GIVEN INFORMATION —
● ● ● ● ● ● ●
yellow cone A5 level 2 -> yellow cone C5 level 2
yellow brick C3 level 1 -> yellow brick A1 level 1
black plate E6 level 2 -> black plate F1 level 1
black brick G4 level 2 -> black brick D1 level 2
● ● ● ● ● ● ●
WHAT THE TASK ASKS — Give the number of lines in the material above where the word "brick" appears, without any other words.

COMPLETED TASK — 2